(Given records begins)
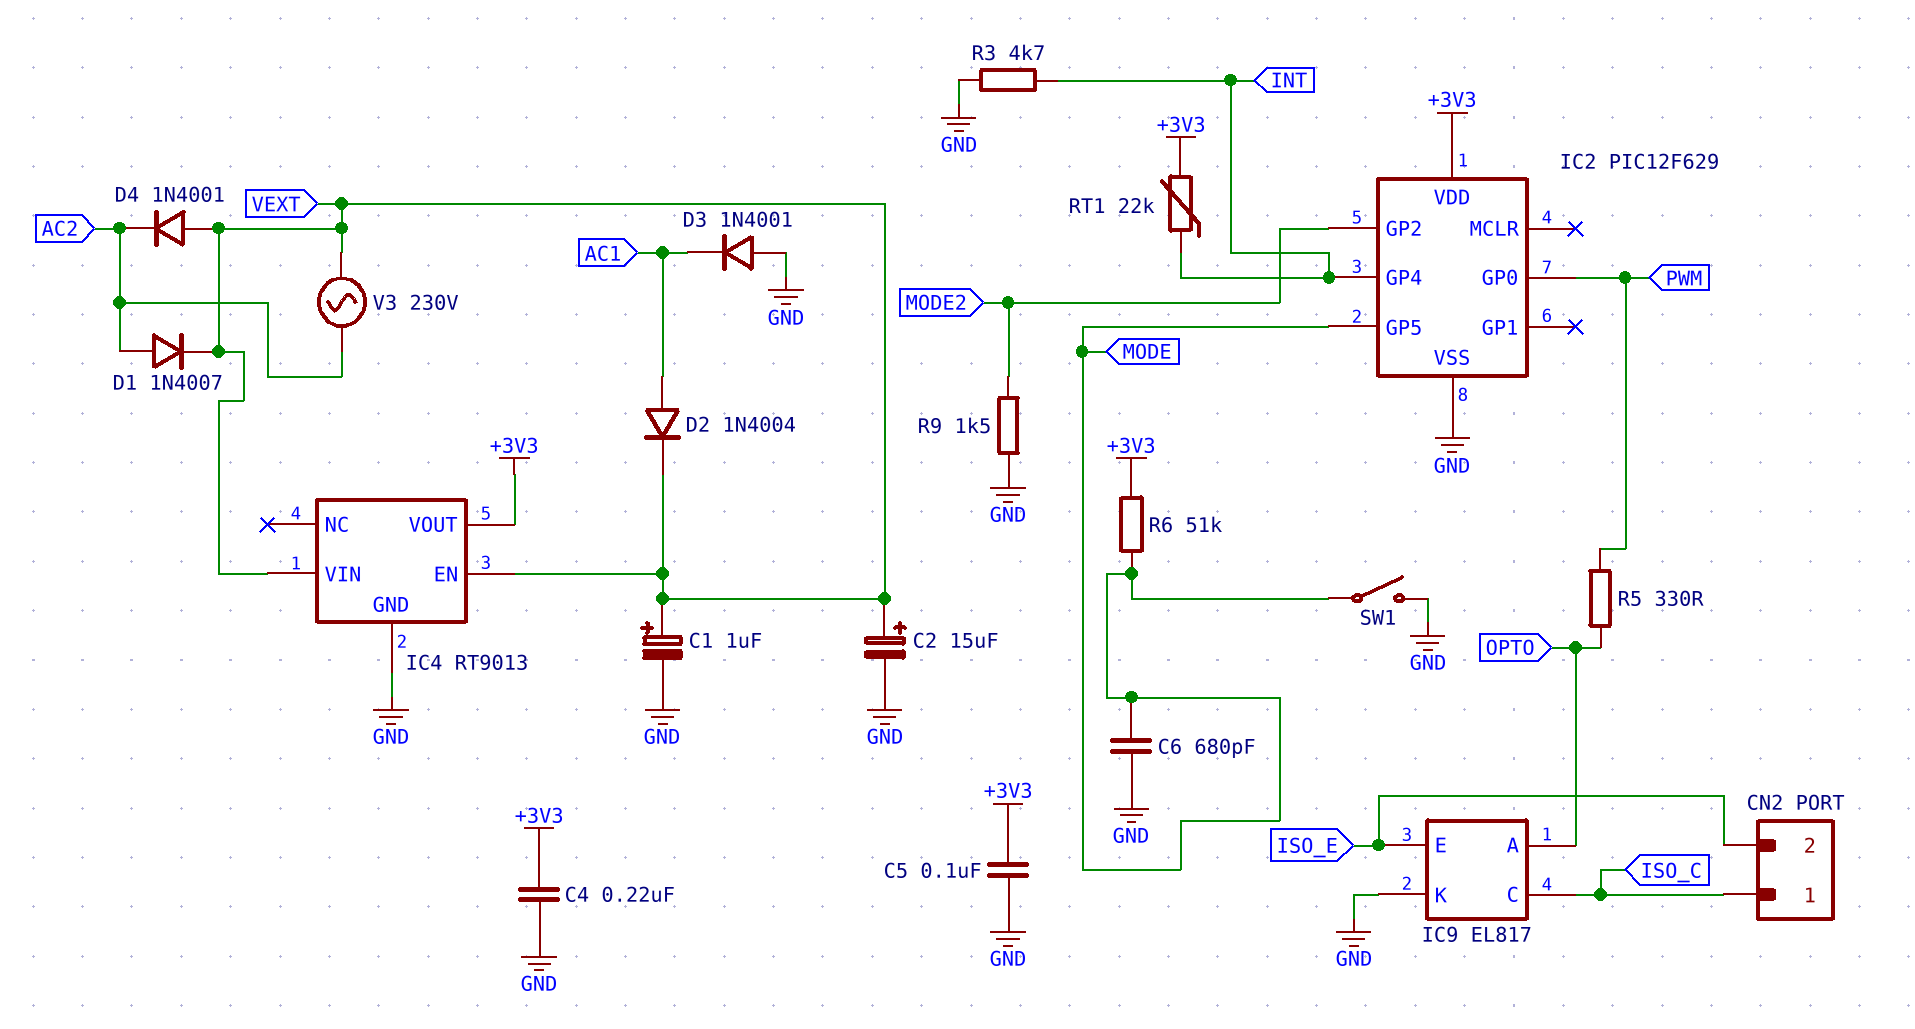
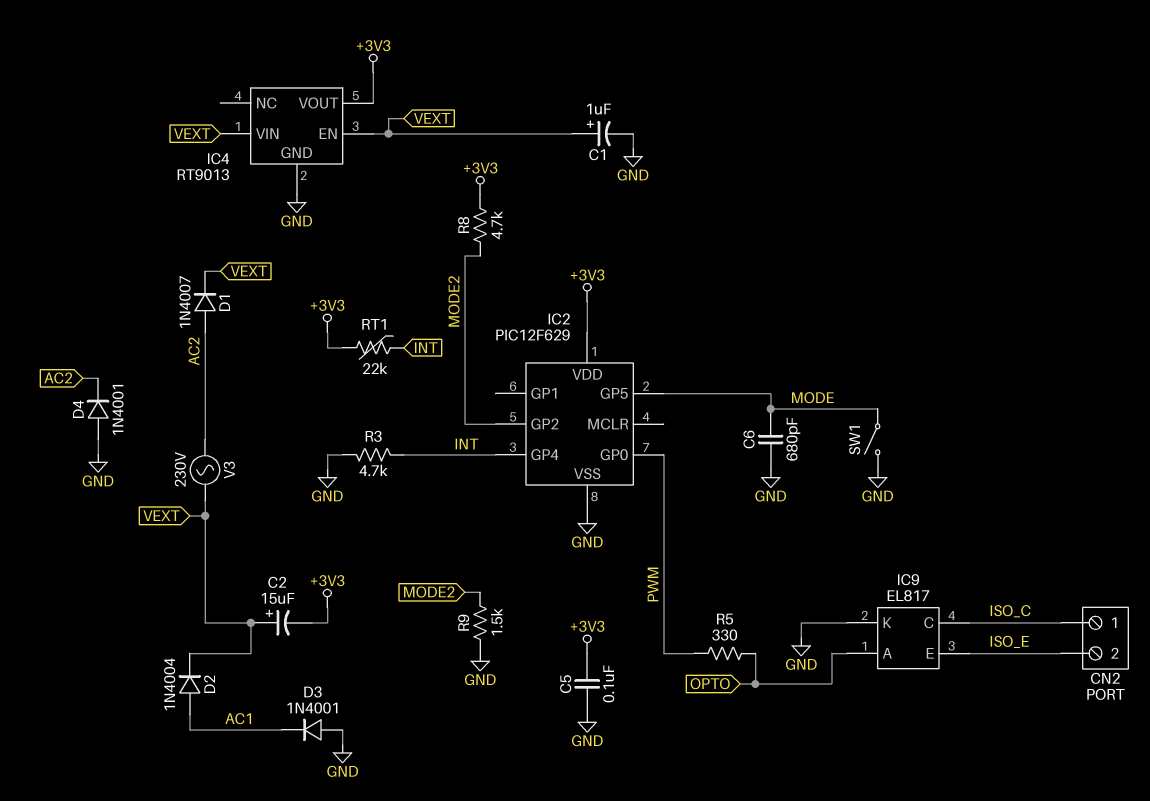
C2: 15uF (plus VEXT, minus GND) -> 15uF (plus VEXT, minus +3V3)
C4: 220nF (+3V3, GND) -> none
D4: diode 1N4001 (A VEXT, K AC2) -> diode 1N4001 (A GND, K AC2)
R6: 51k (+3V3, MODE) -> none
R8: none -> 4.7k (+3V3, MODE2)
(Given records ends)
Directions: Return the material above in exact form. Pictures stay out.

Answer to this task:
C2: 15uF (plus VEXT, minus GND) -> 15uF (plus VEXT, minus +3V3)
C4: 220nF (+3V3, GND) -> none
D4: diode 1N4001 (A VEXT, K AC2) -> diode 1N4001 (A GND, K AC2)
R6: 51k (+3V3, MODE) -> none
R8: none -> 4.7k (+3V3, MODE2)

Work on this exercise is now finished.